With pictures left out, write out exactly every line from the start of the data through the one that contains "camera: 80 degrees left, 10 degrees down".
——————
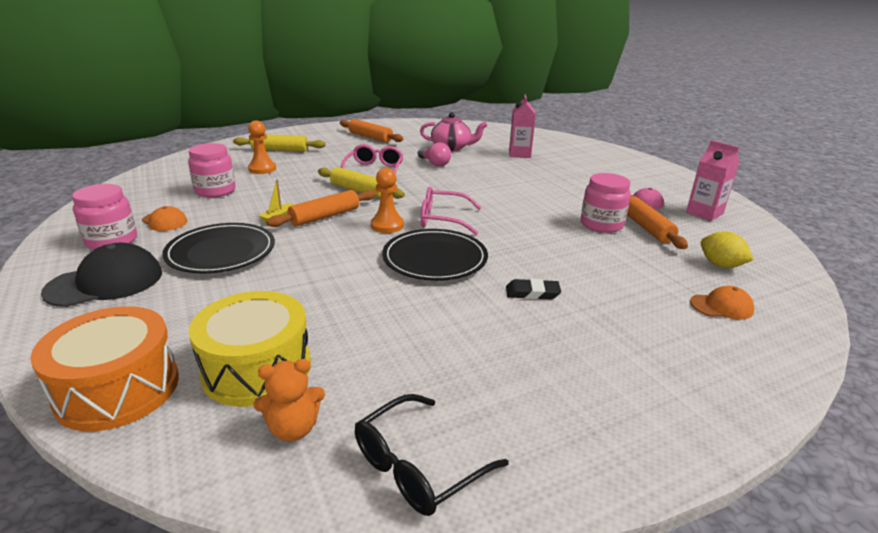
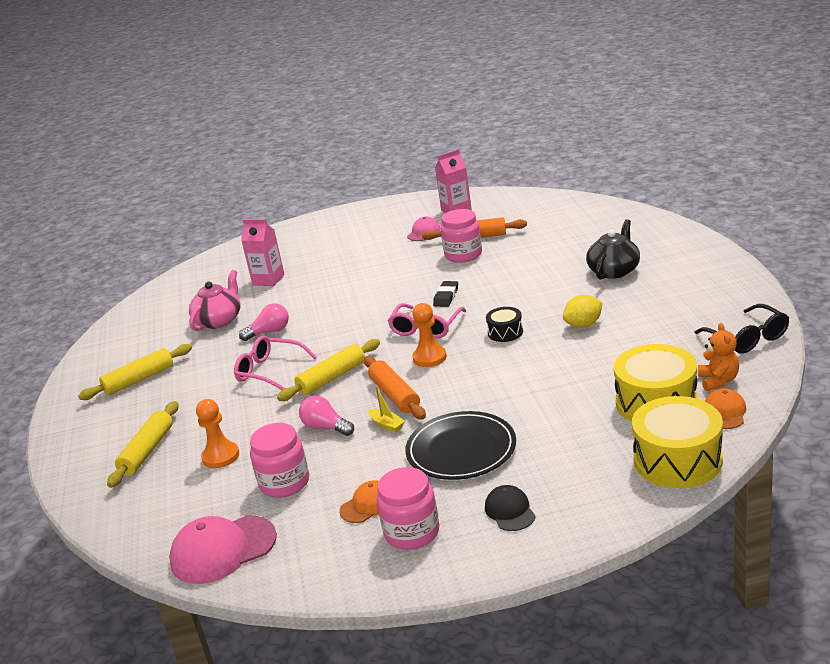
camera: 70 degrees left, 0 degrees up
(105, 282) = (510, 511): black cap -> black cap, size x0.56
(118, 389) = (677, 460): orange drum -> yellow drum
(148, 182) = (223, 550): none -> pink cap
(284, 196) = (326, 427): none -> pink light bulb
(370, 137) = (139, 380): orange rolling pin -> yellow rolling pin
(435, 259) = (505, 332): black plate -> black drum
(532, 293) = (570, 293): black eraser -> black eraser (446, 297)
(604, 324) = (614, 270): none -> black teapot
(720, 265) = (544, 220): yellow lemon -> yellow lemon (583, 325)
(721, 306) = (598, 229): orange cap -> orange cap (724, 412)

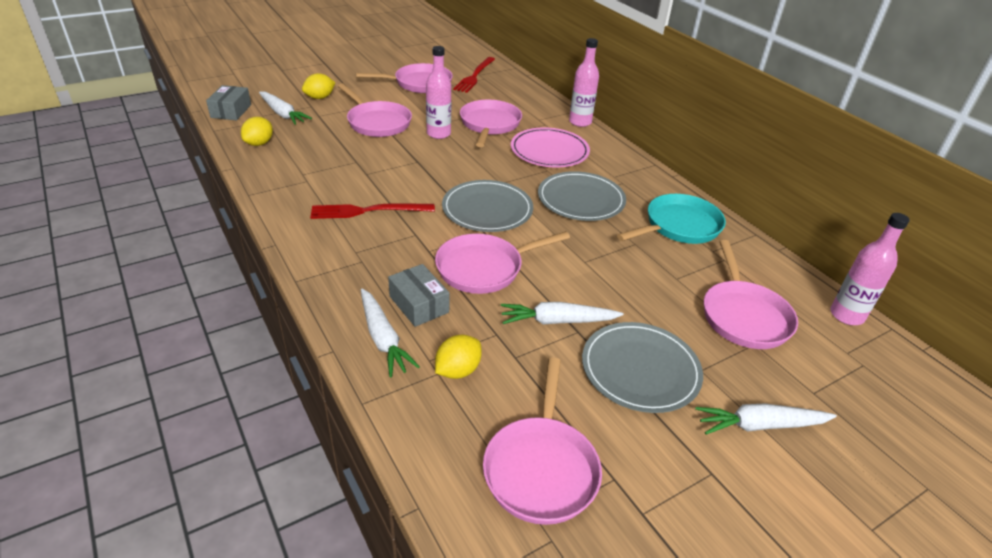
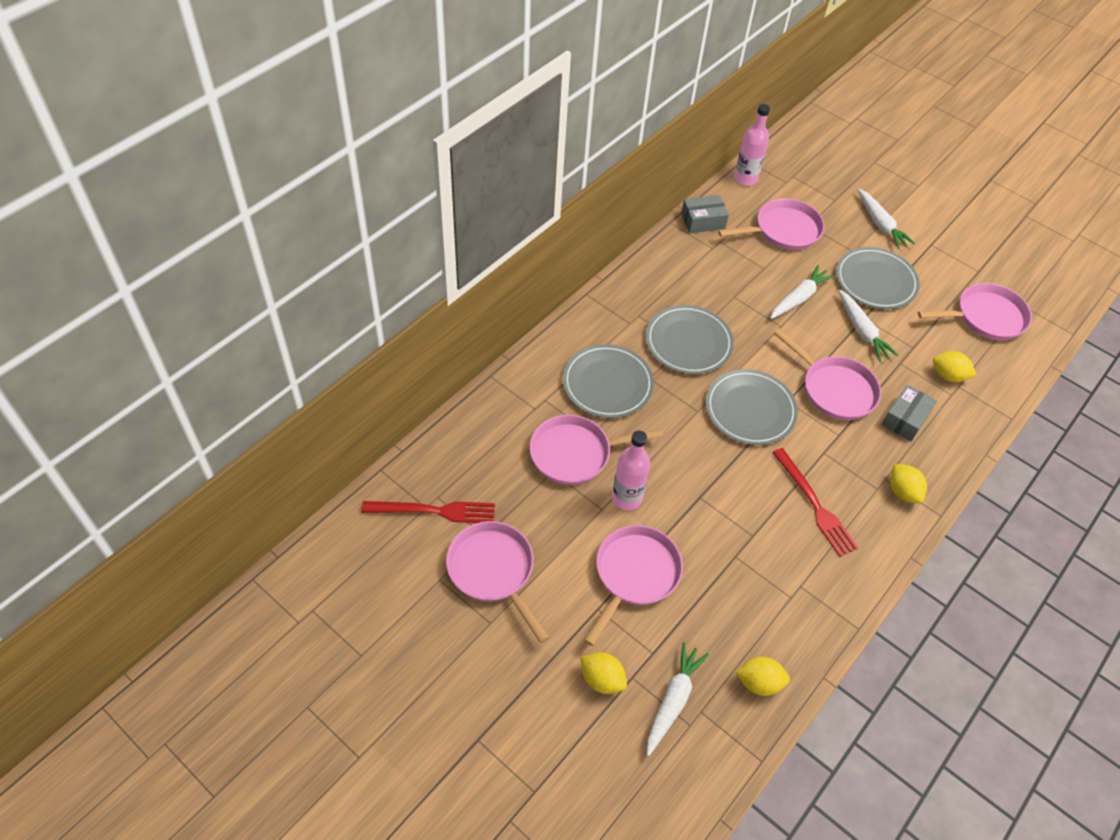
camera: 110 degrees left, 15 degrees up
(231, 111) = (702, 775): grey box -> grey box (703, 221)
(339, 266) = (902, 492): none -> yellow lemon
(383, 338) = (953, 429): white carrot -> white carrot (799, 298)
(549, 151) = (607, 383): pink plate -> grey plate
(580, 122) = (521, 368): pink bottle -> none
(678, 226) = (689, 270): turquoise pan -> none

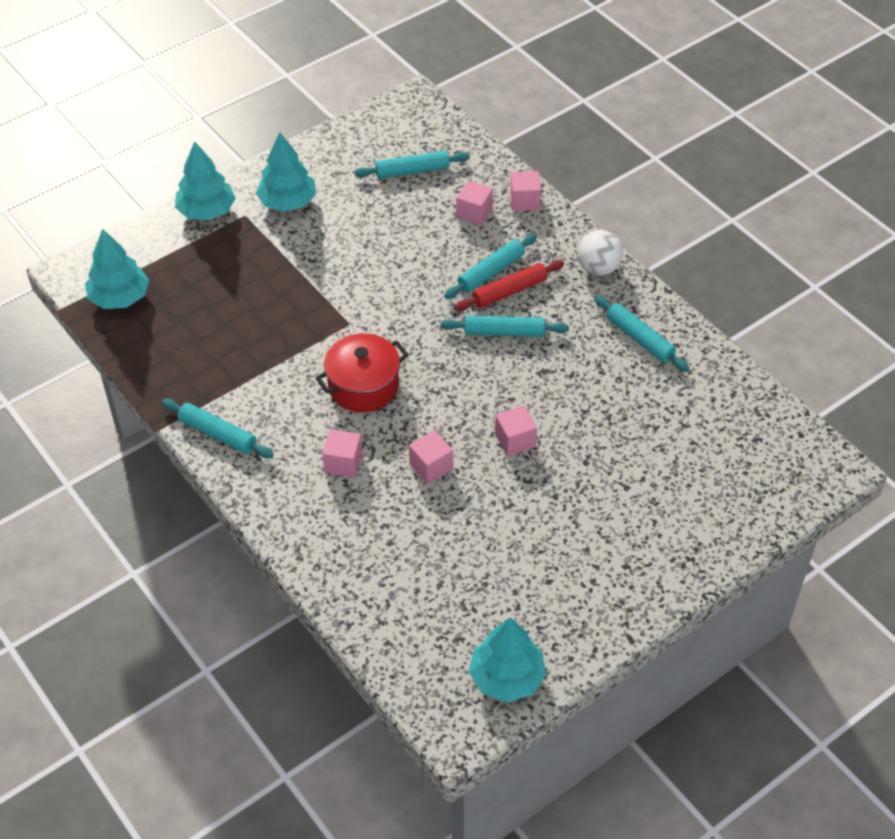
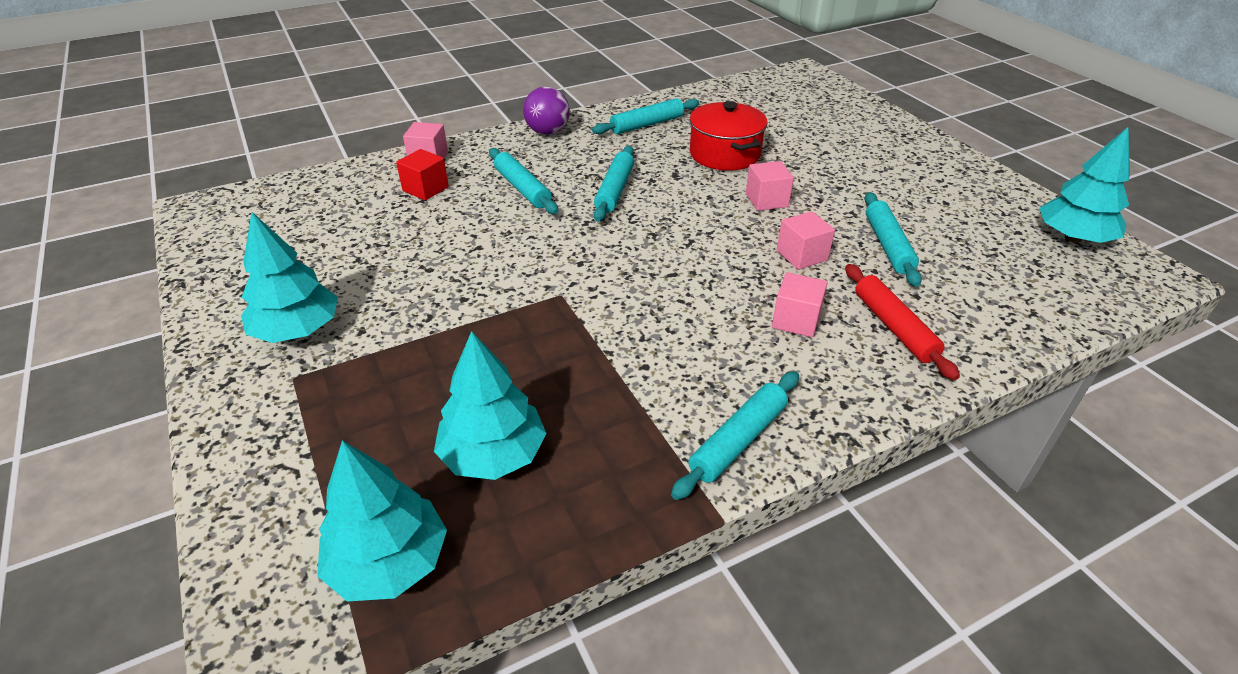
camera: 80 degrees left, 10 degrees down
(206, 211) = (249, 422): turquoise tree -> turquoise tree (493, 454)
(363, 386) = (671, 292): red pot -> red pot (724, 154)
(412, 171) = (323, 222): turquoise rolling pin -> turquoise rolling pin (888, 245)
(474, 213) = (425, 189): pink cube -> red cube
(509, 291) = (556, 181): red rolling pin -> red rolling pin (893, 327)
(598, 268) = (547, 132): white ball -> purple ball

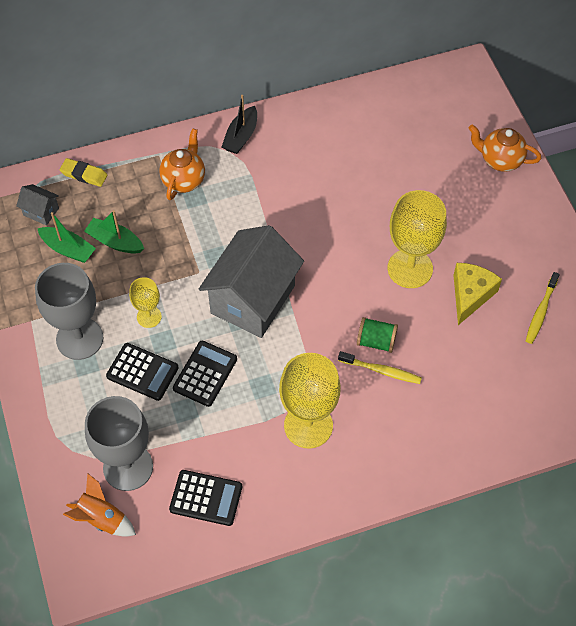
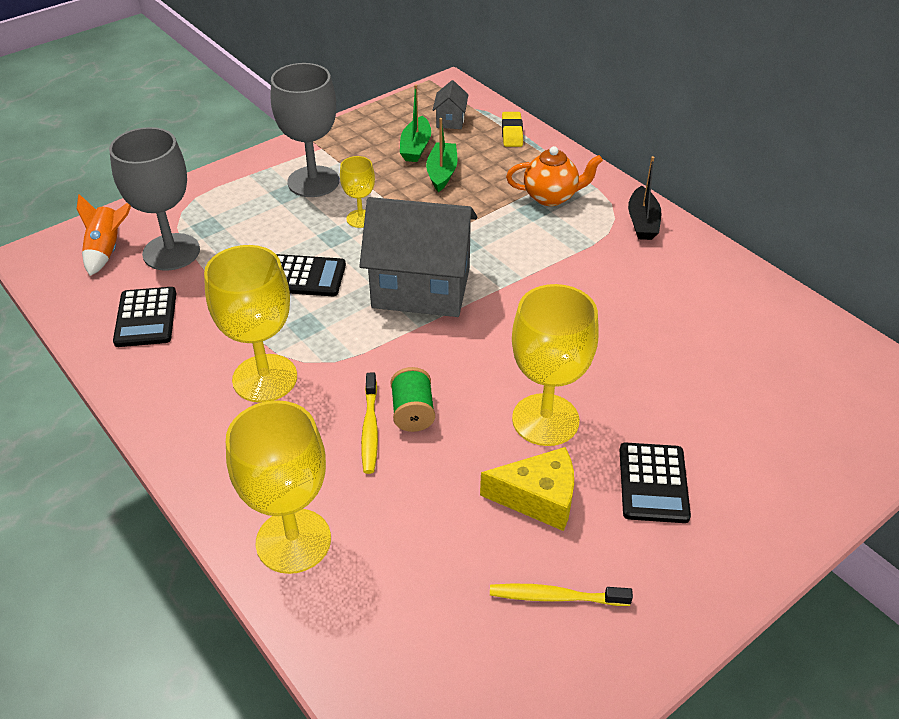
camera: 70 degrees right, 15 degrees down
(142, 372) = (290, 232): black calculator -> black calculator (653, 483)
(241, 136) = (642, 222): black boat -> black boat turned 90 degrees counterclockwise
(459, 438) = (293, 541): none -> yellow goblet
(500, 160) = (802, 479): orange teapot -> none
——————
Reply to the exercise>
camera: 70 degrees left, 0 degrees up
(105, 282) = (510, 511): black cap -> black cap, size x0.56
(118, 389) = (677, 460): orange drum -> yellow drum
(148, 182) = (223, 550): none -> pink cap
(284, 196) = (326, 427): none -> pink light bulb
(370, 137) = (139, 380): orange rolling pin -> yellow rolling pin
(435, 259) = (505, 332): black plate -> black drum
(532, 293) = (570, 293): black eraser -> black eraser (446, 297)
(604, 324) = (614, 270): none -> black teapot
(720, 265) = (544, 220): yellow lemon -> yellow lemon (583, 325)
(721, 306) = (598, 229): orange cap -> orange cap (724, 412)

camera: 110 degrees left, 15 degrees up
(231, 111) = (702, 775): grey box -> grey box (703, 221)
(339, 266) = (902, 492): none -> yellow lemon
(383, 338) = (953, 429): white carrot -> white carrot (799, 298)
(549, 151) = (607, 383): pink plate -> grey plate
(580, 122) = (521, 368): pink bottle -> none
(678, 226) = (689, 270): turquoise pan -> none

camera: 80 degrees left, 10 degrees down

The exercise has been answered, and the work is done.